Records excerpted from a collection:
* * * * * * *

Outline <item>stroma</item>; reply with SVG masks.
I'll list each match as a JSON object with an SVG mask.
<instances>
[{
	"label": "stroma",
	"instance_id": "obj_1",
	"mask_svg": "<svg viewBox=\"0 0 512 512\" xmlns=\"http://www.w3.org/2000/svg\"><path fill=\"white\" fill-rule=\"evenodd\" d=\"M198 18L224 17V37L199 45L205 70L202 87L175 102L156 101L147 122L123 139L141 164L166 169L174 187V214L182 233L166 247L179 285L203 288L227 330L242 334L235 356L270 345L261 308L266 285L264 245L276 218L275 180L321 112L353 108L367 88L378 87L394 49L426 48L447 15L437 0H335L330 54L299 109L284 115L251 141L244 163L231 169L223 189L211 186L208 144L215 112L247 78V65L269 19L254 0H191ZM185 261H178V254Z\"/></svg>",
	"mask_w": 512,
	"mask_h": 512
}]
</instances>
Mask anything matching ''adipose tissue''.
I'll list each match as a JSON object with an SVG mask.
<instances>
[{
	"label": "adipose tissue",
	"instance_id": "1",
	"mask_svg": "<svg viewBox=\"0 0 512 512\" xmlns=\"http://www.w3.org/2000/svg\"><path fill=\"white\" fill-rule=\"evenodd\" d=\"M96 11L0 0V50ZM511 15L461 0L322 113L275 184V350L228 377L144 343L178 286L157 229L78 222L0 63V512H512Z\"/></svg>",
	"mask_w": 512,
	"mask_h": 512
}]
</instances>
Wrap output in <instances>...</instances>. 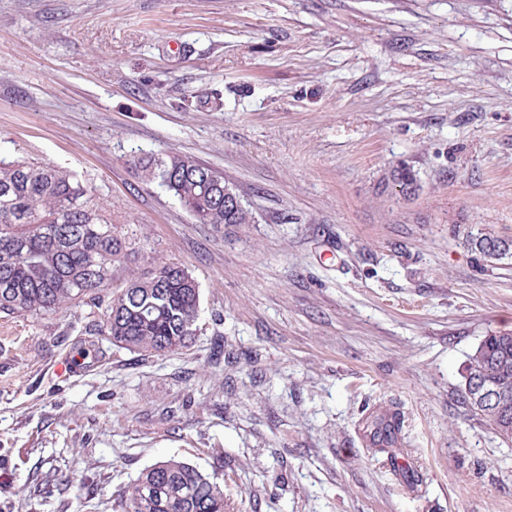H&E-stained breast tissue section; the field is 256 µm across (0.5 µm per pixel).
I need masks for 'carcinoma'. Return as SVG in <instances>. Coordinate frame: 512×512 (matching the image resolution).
Segmentation results:
<instances>
[{
  "instance_id": "cac0c4a2",
  "label": "carcinoma",
  "mask_w": 512,
  "mask_h": 512,
  "mask_svg": "<svg viewBox=\"0 0 512 512\" xmlns=\"http://www.w3.org/2000/svg\"><path fill=\"white\" fill-rule=\"evenodd\" d=\"M138 177L156 183L200 224H248L249 210L217 171L181 155L133 162ZM234 199H224V190ZM487 262L512 254L509 241L478 233L467 239ZM143 262L113 293L98 334L133 352L165 354L192 344L200 319V285L188 268L150 258L130 225L74 172L35 160L0 159V314L57 313L99 299L116 267ZM469 369L508 393L490 401L482 418L512 442V334L483 338ZM397 415L375 419L381 450L395 458ZM121 512H226L224 489L206 471L177 458L139 472L119 494Z\"/></svg>"
}]
</instances>
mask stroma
Wrapping results in <instances>:
<instances>
[{
  "label": "stroma",
  "mask_w": 512,
  "mask_h": 512,
  "mask_svg": "<svg viewBox=\"0 0 512 512\" xmlns=\"http://www.w3.org/2000/svg\"><path fill=\"white\" fill-rule=\"evenodd\" d=\"M168 154L252 223L138 178ZM0 157L77 173L201 291L163 355L90 332L101 306L0 317V512H120L169 457L227 512H512L461 376L512 332V258L466 242L512 240V0H0ZM138 177L156 183L173 196L200 224H249V210L229 182L217 171L181 155L146 156L133 162ZM234 201L224 200V195ZM238 194V195H237ZM466 241L471 251L487 262L500 261L512 253L511 242L486 233L471 234ZM395 426L398 427L396 414H383L375 419L373 437H377L376 444L382 451L391 453L390 459H395V450H393V447H396Z\"/></svg>",
  "instance_id": "35a3bbf8"
}]
</instances>
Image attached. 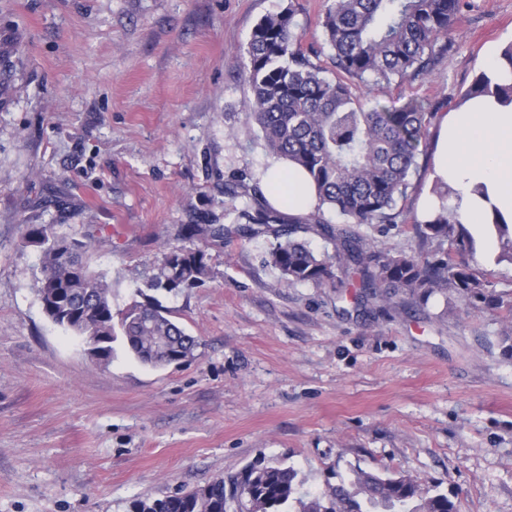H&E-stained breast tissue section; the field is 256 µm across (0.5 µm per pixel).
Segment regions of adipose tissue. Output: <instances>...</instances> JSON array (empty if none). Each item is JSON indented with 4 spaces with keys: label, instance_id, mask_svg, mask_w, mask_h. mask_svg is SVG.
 Segmentation results:
<instances>
[{
    "label": "adipose tissue",
    "instance_id": "ef3b65f1",
    "mask_svg": "<svg viewBox=\"0 0 512 512\" xmlns=\"http://www.w3.org/2000/svg\"><path fill=\"white\" fill-rule=\"evenodd\" d=\"M431 178L459 195L460 222L478 245L492 247L489 224L512 225V103L477 97L442 114ZM263 182L267 200L288 213L306 214L318 203L308 176L295 166L272 165Z\"/></svg>",
    "mask_w": 512,
    "mask_h": 512
}]
</instances>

* * * * * * *

• _Work to complete_
Return exactly the lines from the line bearing "Segment regions of" to the end of the records, inclusive of both; include no other lines.

• _Final result_
Segment regions of adipose tissue. Output: <instances>...</instances> JSON array (empty if none). Each item is JSON indented with 4 spaces with keys: label, instance_id, mask_svg, mask_w, mask_h. mask_svg is SVG.
 Segmentation results:
<instances>
[{
    "label": "adipose tissue",
    "instance_id": "ef3b65f1",
    "mask_svg": "<svg viewBox=\"0 0 512 512\" xmlns=\"http://www.w3.org/2000/svg\"><path fill=\"white\" fill-rule=\"evenodd\" d=\"M431 178L459 195L460 222L478 245L492 247L489 224L512 225V103L477 97L442 114ZM263 182L267 200L288 213L306 214L318 203L308 176L295 166L272 165Z\"/></svg>",
    "mask_w": 512,
    "mask_h": 512
}]
</instances>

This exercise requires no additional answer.